Task description:
Could you write out, exactly as they stand, only the lines in the listing below from the line with "(710, 251) = (315, 106): green" to the line with "(168, 306) = (499, 161): red", both ends included, without the pictures?

*** Supplied data ***

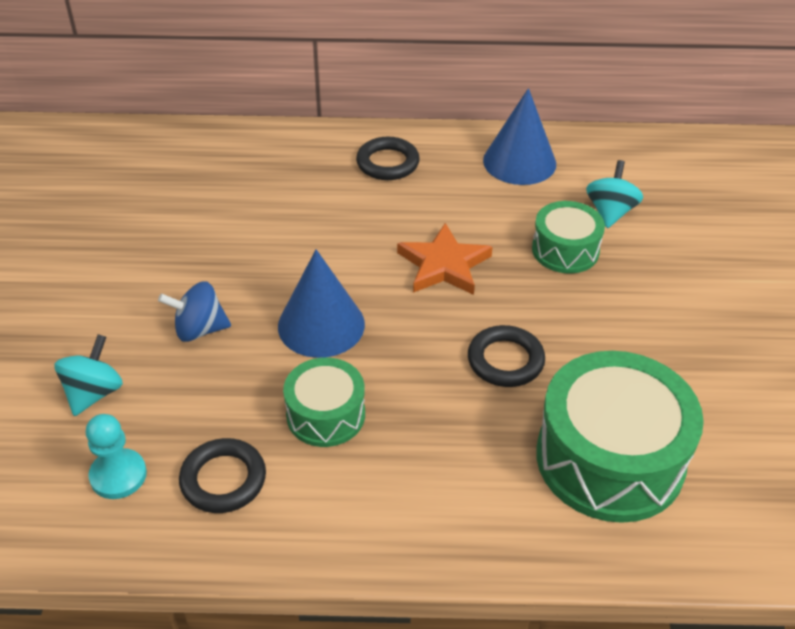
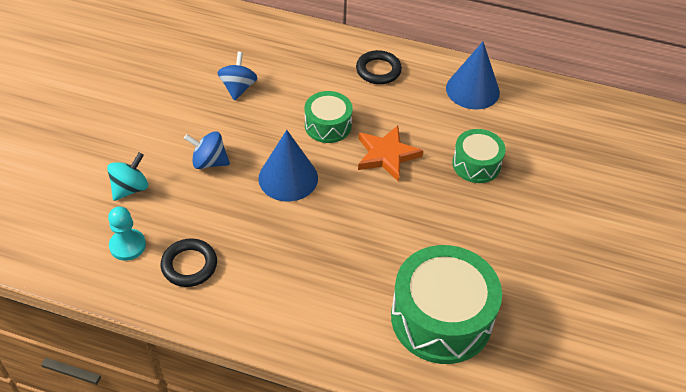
camera: 15 degrees right, 5 degrees up
(204, 224) = (238, 88): none -> blue spinning top
(325, 415) = (268, 240): green drum -> green drum (328, 125)
(505, 360) = (400, 233): black ring -> none
(610, 212) = (521, 143): turquoise spinning top -> none

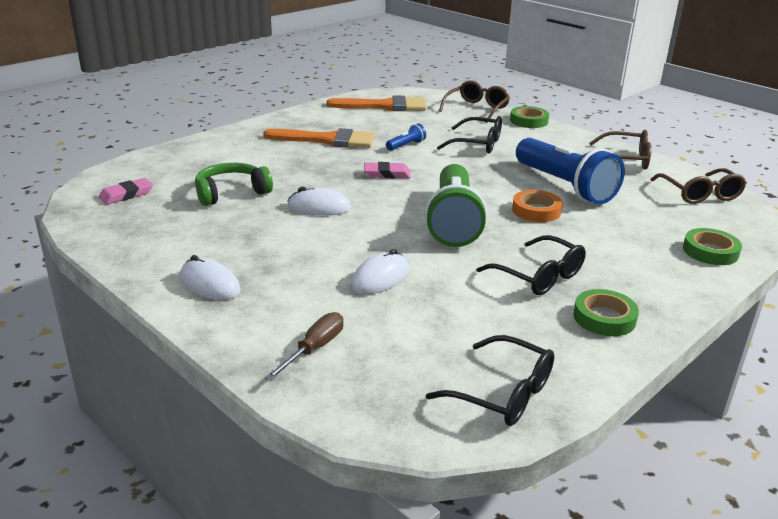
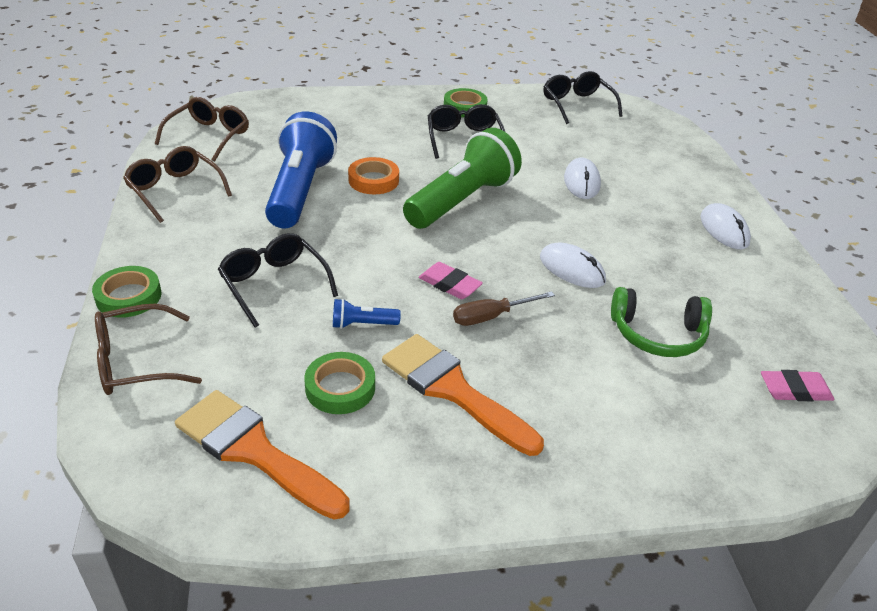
camera: 145 degrees left, 10 degrees up
(314, 349) = (668, 160): brown screwdriver -> brown screwdriver (491, 316)
(380, 278) = (581, 182): white mouse -> white mouse turned 75 degrees counterclockwise
(710, 251) = (315, 106): green tape -> green tape (340, 388)

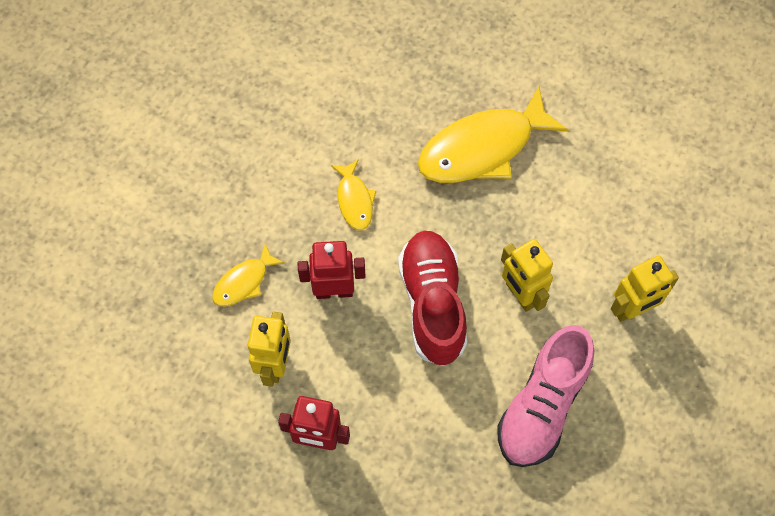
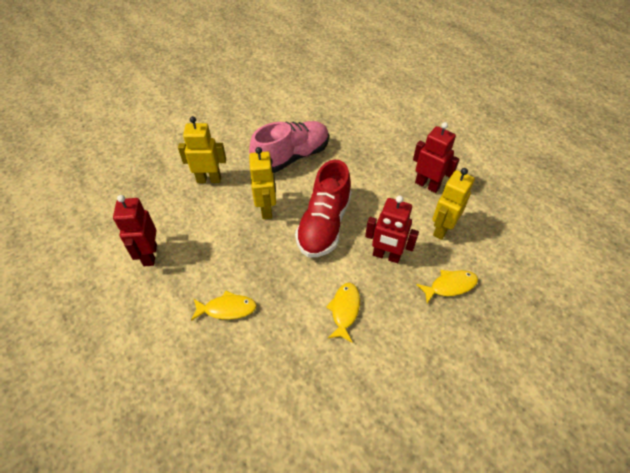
camera: 155 degrees left, 15 degrees down
(482, 148) = (227, 309): yellow fish -> yellow fish, size x0.49
(616, 169) = (150, 255): none -> red robot

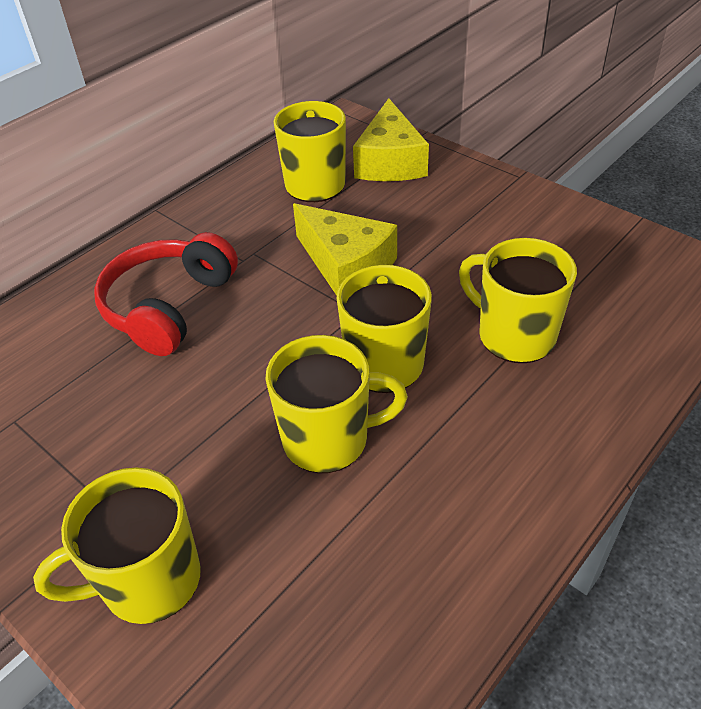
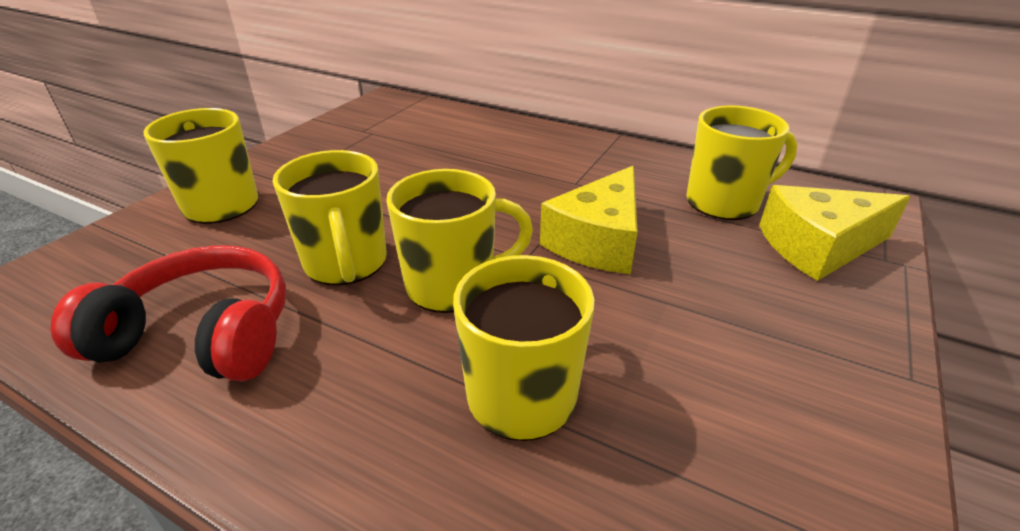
camera: 75 degrees right, 10 degrees down
(168, 306) = (499, 161): red headphones -> red headphones (203, 334)

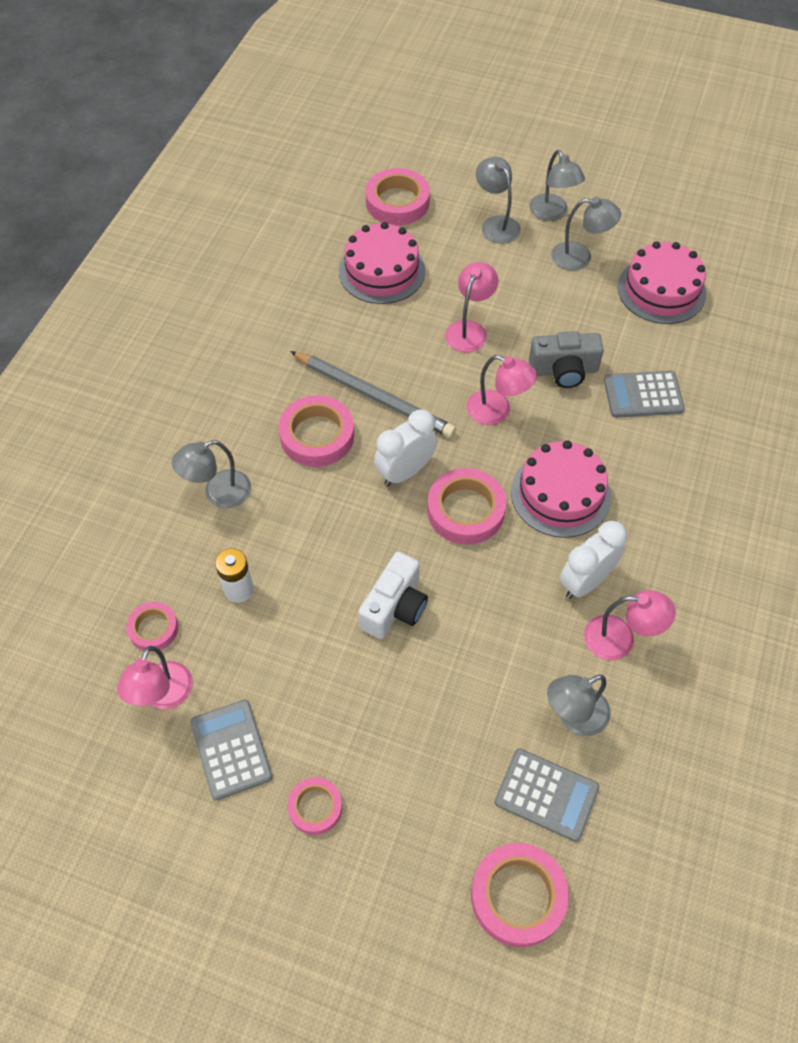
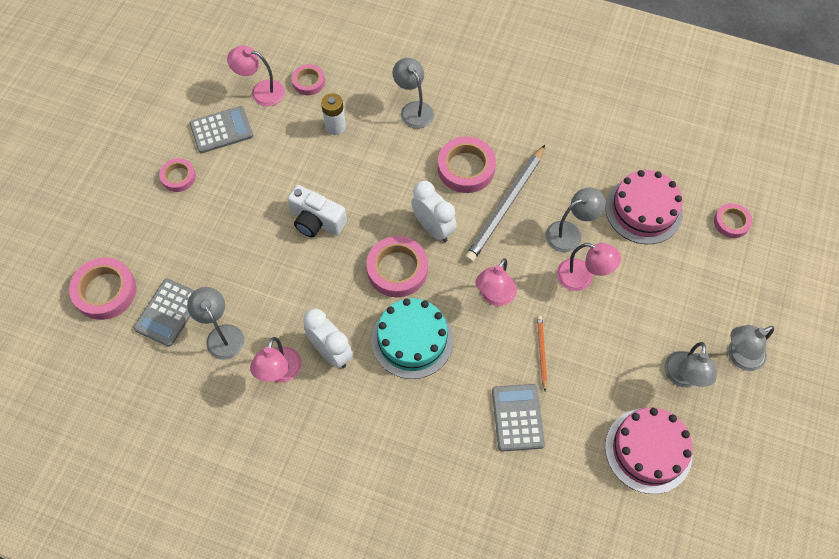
camera: 90 degrees right, 5 degrees up
(397, 202) = (731, 222): pink tape -> pink tape, size x0.59
(496, 224) = (716, 305): grey lamp -> grey lamp (570, 233)
(560, 494) = (412, 340): pink cake -> turquoise cake
(563, 370) = (541, 352): grey camera -> orange pencil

*** End of Supplied data ***

Exercise output:
(710, 251) = (315, 106): green tape -> green tape (340, 388)

camera: 155 degrees left, 15 degrees down
(482, 148) = (227, 309): yellow fish -> yellow fish, size x0.49
(616, 169) = (150, 255): none -> red robot

camera: 75 degrees right, 10 degrees down
(168, 306) = (499, 161): red headphones -> red headphones (203, 334)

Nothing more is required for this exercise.